Extracted data entries

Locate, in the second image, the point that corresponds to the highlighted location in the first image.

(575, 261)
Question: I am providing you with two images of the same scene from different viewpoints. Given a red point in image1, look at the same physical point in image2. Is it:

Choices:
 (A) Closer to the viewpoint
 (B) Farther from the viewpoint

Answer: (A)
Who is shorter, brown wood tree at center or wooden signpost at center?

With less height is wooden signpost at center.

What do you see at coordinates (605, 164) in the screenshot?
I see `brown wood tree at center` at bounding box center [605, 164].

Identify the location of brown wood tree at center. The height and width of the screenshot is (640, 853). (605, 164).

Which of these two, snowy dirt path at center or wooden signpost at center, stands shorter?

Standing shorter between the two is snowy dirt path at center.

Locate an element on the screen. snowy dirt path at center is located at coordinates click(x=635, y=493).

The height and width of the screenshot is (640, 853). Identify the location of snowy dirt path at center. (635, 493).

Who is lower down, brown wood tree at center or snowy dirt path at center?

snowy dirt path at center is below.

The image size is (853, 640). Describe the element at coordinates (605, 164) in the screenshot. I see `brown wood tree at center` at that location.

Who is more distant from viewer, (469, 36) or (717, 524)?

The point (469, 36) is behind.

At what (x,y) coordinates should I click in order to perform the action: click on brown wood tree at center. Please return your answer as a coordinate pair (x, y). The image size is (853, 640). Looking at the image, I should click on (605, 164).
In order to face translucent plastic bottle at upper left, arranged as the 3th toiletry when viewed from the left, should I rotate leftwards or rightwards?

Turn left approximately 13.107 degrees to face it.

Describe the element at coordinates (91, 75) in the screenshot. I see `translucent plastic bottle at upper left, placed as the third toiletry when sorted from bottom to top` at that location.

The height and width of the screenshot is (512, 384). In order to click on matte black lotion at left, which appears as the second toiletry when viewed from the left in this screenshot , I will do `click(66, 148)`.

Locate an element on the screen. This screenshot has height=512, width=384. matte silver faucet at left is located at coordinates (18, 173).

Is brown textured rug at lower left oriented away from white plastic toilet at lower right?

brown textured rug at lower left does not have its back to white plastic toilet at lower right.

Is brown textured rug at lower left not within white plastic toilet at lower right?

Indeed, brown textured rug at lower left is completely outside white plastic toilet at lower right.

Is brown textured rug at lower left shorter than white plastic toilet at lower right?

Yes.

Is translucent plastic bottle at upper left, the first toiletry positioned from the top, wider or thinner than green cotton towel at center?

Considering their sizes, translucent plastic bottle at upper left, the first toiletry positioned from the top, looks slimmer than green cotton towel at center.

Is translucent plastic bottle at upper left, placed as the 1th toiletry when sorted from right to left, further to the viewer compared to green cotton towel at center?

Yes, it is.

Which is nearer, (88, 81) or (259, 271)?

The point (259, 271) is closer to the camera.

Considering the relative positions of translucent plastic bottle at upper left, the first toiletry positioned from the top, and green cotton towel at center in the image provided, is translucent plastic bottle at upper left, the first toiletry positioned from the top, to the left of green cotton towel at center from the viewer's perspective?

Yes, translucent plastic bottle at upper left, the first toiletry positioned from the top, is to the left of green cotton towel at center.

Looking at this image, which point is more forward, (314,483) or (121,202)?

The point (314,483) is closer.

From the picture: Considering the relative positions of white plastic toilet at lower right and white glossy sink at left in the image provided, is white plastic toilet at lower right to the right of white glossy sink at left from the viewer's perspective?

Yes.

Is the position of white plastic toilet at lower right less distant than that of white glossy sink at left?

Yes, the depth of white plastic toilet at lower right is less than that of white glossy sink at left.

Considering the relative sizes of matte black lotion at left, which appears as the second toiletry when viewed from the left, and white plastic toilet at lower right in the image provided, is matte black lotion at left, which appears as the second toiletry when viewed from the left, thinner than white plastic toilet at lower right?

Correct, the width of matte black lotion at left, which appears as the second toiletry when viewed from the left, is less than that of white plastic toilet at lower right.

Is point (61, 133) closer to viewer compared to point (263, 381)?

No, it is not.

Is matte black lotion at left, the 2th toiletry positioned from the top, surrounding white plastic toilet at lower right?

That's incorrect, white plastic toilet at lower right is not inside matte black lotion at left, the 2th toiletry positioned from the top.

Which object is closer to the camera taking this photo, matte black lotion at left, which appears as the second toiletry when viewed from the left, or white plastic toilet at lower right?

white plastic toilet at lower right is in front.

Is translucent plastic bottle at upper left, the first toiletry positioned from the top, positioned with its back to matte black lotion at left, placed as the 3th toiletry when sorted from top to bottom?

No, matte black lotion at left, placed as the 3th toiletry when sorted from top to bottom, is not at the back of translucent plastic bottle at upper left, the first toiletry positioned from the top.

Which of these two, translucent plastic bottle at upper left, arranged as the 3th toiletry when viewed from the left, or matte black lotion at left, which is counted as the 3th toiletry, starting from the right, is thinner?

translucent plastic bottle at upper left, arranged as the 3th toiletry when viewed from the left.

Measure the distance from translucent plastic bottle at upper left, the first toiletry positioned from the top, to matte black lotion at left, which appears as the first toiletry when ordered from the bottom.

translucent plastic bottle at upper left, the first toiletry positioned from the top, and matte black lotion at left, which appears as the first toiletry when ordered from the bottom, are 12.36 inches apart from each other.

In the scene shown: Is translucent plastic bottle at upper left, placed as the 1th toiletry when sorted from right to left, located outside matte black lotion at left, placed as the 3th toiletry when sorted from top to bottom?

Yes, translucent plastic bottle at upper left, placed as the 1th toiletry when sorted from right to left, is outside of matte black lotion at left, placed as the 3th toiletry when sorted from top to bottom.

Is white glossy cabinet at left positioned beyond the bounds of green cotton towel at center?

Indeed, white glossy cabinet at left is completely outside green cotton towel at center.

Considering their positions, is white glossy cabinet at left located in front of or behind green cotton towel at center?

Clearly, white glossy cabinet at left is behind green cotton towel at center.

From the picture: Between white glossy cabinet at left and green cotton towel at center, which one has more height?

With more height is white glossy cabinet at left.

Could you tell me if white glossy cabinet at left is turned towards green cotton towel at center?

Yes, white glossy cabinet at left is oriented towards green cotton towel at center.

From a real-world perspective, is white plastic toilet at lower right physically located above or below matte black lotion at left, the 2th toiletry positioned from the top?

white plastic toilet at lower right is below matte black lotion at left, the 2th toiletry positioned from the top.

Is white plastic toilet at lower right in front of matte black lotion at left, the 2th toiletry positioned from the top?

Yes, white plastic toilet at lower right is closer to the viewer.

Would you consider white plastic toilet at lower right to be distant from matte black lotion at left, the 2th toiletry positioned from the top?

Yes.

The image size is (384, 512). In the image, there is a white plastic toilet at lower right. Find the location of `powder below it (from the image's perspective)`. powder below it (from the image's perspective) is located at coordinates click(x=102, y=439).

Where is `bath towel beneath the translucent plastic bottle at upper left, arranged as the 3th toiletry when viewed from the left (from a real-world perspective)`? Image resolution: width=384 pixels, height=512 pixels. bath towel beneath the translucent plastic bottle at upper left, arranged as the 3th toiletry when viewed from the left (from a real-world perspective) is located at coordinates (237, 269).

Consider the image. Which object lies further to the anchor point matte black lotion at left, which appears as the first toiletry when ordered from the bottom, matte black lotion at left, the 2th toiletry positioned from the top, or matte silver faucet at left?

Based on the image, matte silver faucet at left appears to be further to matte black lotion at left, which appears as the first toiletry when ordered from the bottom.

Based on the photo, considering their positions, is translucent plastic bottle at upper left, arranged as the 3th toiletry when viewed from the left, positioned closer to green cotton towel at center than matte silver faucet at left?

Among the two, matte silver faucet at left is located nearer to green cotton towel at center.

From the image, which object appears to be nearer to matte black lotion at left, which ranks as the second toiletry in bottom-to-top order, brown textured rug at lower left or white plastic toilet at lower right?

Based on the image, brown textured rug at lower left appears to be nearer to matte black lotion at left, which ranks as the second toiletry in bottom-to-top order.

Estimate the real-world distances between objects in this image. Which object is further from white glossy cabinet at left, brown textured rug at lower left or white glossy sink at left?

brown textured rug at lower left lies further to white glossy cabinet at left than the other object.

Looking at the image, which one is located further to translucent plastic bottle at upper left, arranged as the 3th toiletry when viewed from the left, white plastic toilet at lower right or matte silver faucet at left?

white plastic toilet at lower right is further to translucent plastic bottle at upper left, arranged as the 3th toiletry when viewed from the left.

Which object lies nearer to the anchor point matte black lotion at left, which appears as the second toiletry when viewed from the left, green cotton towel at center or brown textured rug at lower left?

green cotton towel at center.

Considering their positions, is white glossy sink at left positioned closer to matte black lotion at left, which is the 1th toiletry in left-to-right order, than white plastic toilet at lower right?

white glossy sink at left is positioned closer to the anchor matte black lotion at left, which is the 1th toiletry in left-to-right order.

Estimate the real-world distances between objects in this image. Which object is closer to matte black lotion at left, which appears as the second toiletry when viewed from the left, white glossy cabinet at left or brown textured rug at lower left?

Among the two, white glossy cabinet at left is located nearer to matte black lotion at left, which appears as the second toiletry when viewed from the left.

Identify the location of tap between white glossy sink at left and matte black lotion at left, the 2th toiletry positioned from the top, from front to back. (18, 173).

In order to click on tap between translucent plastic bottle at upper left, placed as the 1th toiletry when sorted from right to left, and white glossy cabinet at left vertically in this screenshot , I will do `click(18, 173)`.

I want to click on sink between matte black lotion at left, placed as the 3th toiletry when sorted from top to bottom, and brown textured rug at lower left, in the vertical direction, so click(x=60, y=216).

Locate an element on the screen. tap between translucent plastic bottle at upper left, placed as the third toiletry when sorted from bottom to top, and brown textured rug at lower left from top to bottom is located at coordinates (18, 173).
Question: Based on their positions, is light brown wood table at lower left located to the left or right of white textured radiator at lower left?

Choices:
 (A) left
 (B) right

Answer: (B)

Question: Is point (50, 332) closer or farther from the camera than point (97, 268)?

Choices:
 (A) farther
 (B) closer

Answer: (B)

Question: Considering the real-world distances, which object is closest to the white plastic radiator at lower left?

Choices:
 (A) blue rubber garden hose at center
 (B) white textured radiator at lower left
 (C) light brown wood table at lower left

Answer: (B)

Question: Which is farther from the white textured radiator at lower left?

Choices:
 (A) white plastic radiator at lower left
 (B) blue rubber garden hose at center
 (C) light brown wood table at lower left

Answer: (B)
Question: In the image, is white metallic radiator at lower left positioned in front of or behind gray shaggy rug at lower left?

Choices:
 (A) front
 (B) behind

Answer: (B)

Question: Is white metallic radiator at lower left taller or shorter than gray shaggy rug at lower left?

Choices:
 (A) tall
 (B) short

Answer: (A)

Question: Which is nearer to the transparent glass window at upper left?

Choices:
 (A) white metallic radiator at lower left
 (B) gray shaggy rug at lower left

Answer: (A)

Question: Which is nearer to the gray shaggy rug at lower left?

> _Goal_
Reproduce the lines above exactly as they appear, everything from the line containing "Question: Which is nearer to the transparent" down to the end of the records.

> _The reply_
Question: Which is nearer to the transparent glass window at upper left?

Choices:
 (A) white metallic radiator at lower left
 (B) gray shaggy rug at lower left

Answer: (A)

Question: Which is nearer to the gray shaggy rug at lower left?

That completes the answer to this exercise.